● Problem statement
In the listing below, print exactly the lines between the line holding "door: (160, 203) -> (275, 139), moved" and the line holding "window: (179, 265) -> (214, 76), added", inclusive, and no more.

● Data for processing

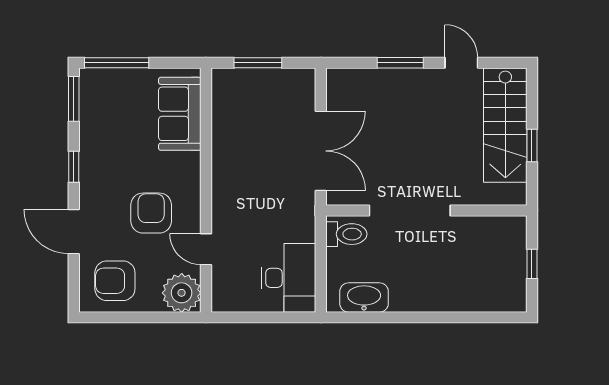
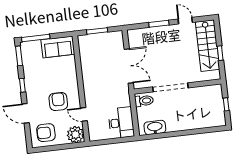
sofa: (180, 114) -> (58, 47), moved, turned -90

==

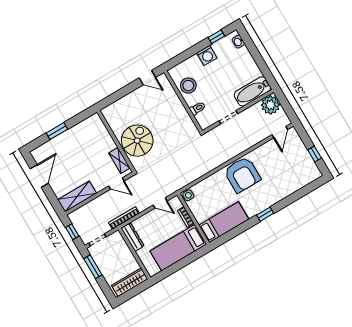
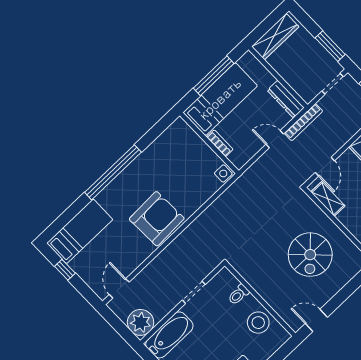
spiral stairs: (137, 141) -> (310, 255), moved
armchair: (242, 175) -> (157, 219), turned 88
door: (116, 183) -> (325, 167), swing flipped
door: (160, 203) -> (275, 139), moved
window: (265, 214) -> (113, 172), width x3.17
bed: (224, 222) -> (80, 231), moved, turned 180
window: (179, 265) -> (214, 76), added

==

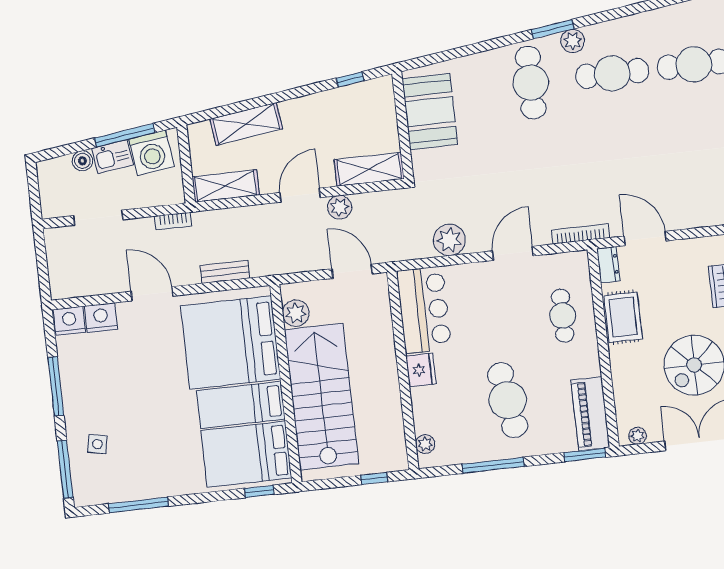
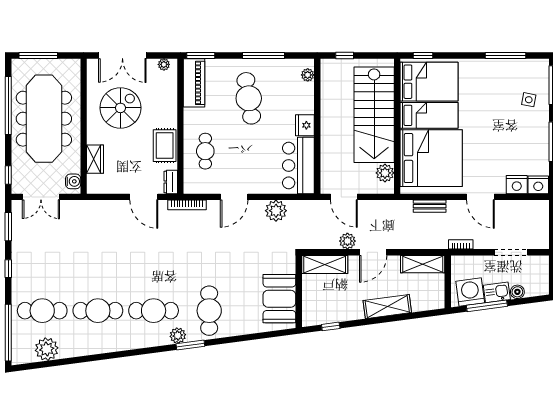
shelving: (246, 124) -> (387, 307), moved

● Output of the exercise
door: (160, 203) -> (275, 139), moved
window: (265, 214) -> (113, 172), width x3.17
bed: (224, 222) -> (80, 231), moved, turned 180
window: (179, 265) -> (214, 76), added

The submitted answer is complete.